Work required:
Among the entries that follow, count the lines that contain the word "light" and say how many there are, writing nothing else.

Exercise materials:
-*-*-
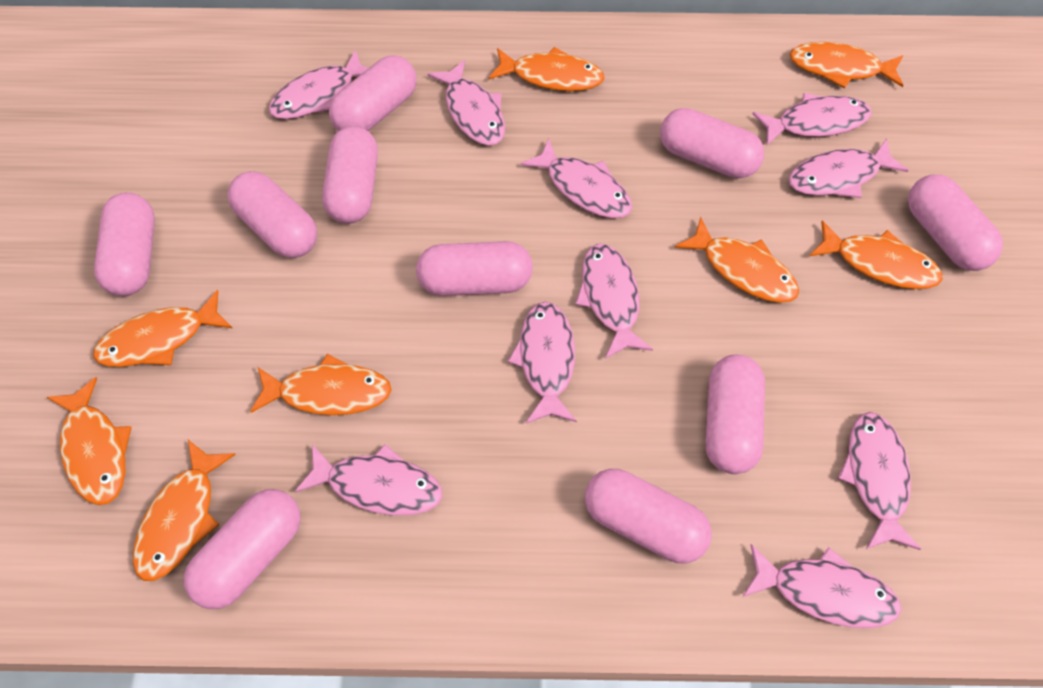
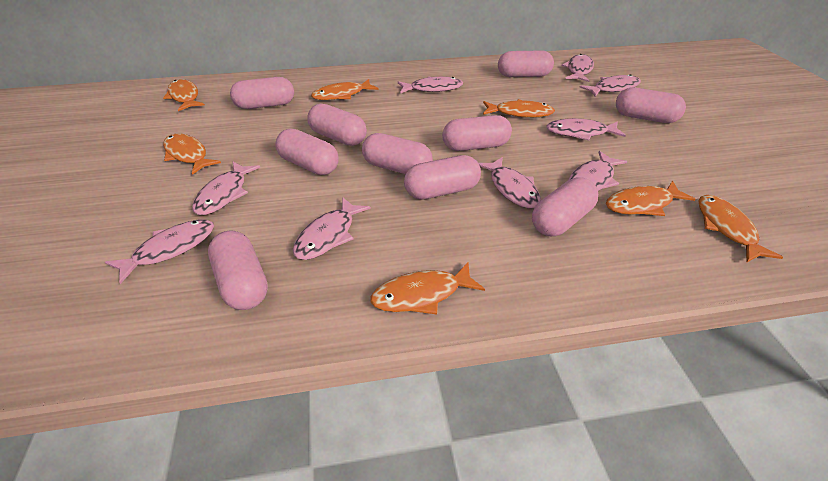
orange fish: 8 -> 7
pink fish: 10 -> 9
-*-*-
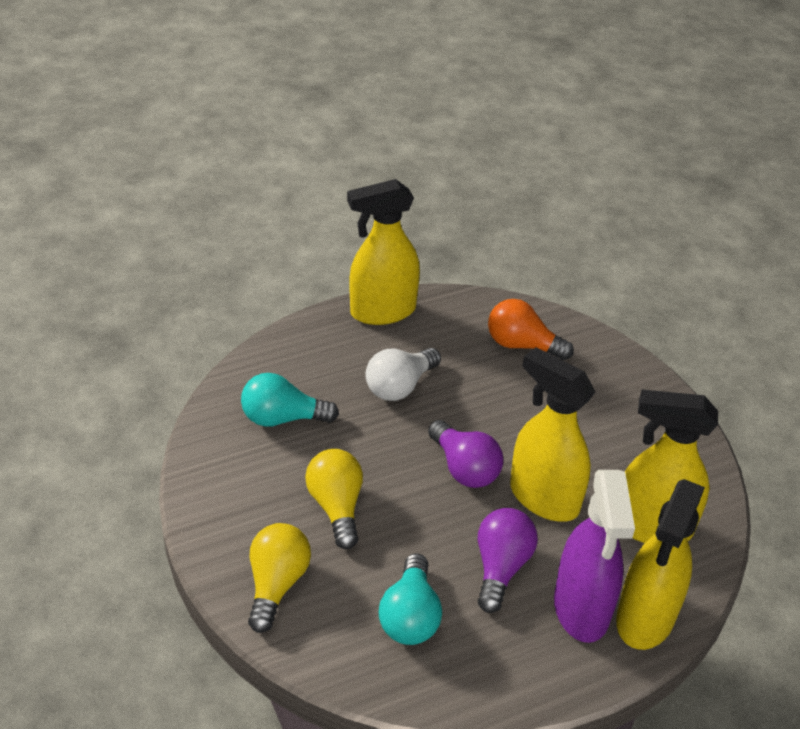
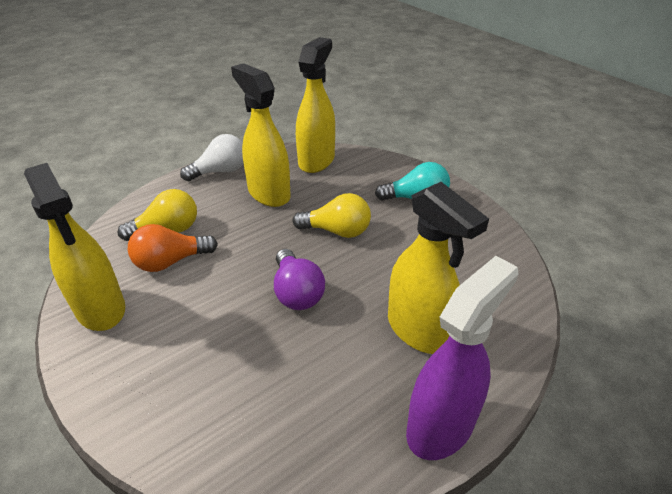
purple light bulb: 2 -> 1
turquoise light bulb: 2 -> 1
-*-*-
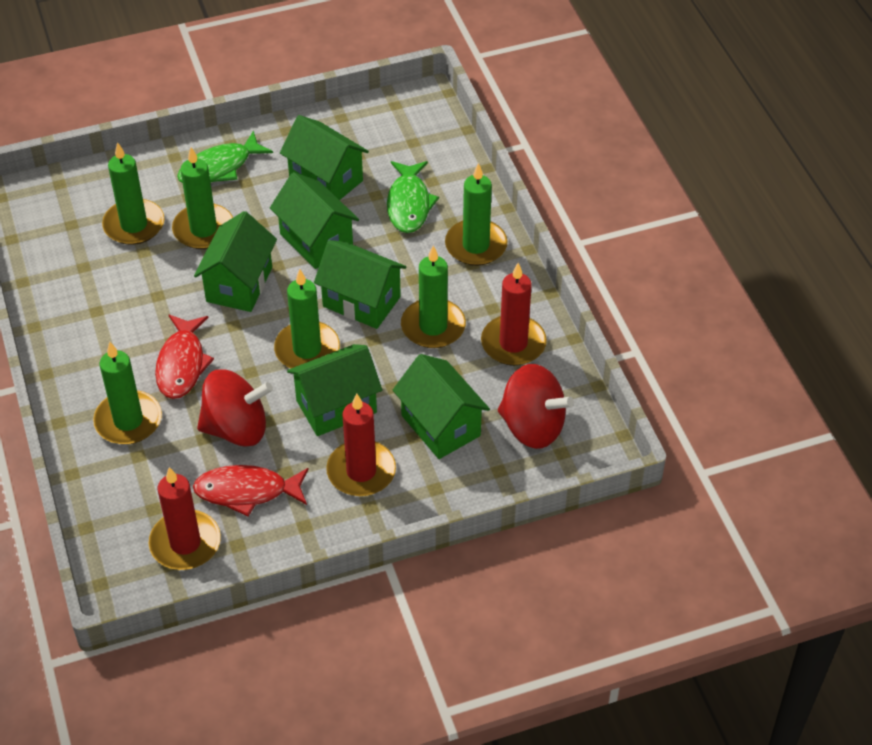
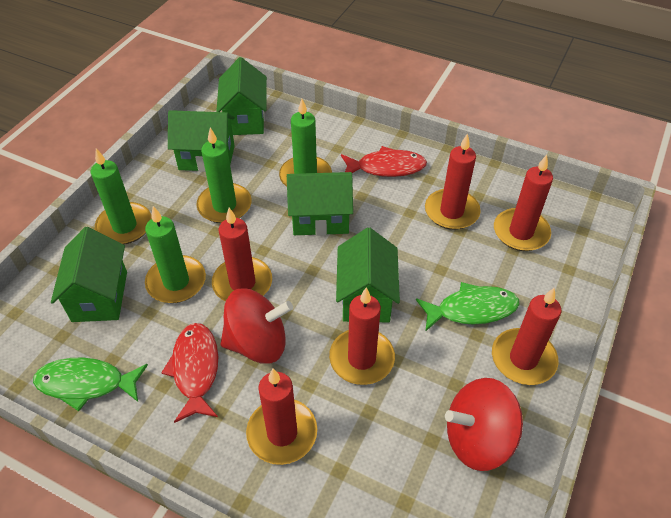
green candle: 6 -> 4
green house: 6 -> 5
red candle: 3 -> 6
-*-*-
Solution to the problem:
2